TASK OBJECTIVE: Every line of the entries below from the one containing "tan brick A6 level 2 -> cyan brick A6 level 2" to the one containing "tan brick L3:M5", both ends included, must be written out exactly. No other line belongs in the answer.
──────── SOURCE MATERIAL
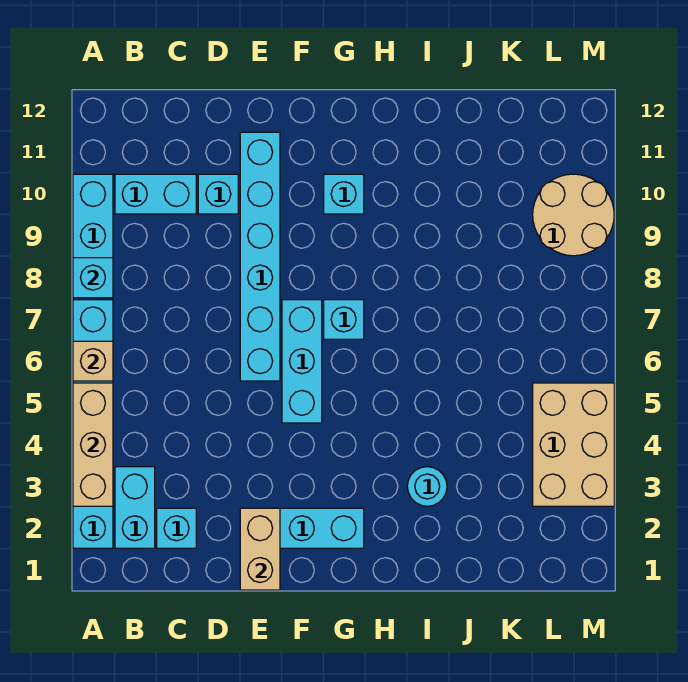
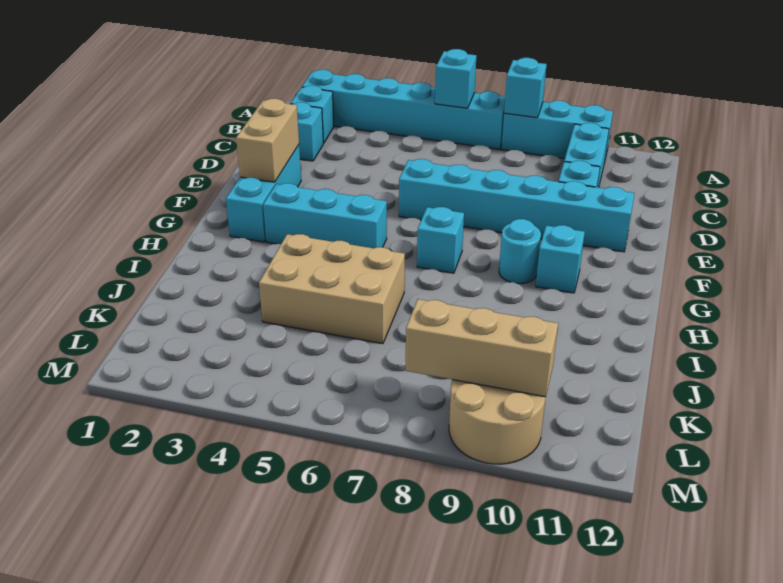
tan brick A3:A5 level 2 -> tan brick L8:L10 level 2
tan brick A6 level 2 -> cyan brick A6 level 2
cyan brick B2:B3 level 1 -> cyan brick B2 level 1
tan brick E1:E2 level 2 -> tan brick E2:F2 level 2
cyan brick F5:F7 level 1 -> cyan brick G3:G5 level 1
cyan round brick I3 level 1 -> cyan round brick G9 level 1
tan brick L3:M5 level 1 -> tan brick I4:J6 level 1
────────────────
──────── SOURCE MATERIAL
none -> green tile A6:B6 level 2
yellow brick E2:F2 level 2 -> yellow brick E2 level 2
────────────────
EXERCISE SOLUTION:
tan brick A6 level 2 -> cyan brick A6 level 2
cyan brick B2:B3 level 1 -> cyan brick B2 level 1
tan brick E1:E2 level 2 -> tan brick E2:F2 level 2
cyan brick F5:F7 level 1 -> cyan brick G3:G5 level 1
cyan round brick I3 level 1 -> cyan round brick G9 level 1
tan brick L3:M5 level 1 -> tan brick I4:J6 level 1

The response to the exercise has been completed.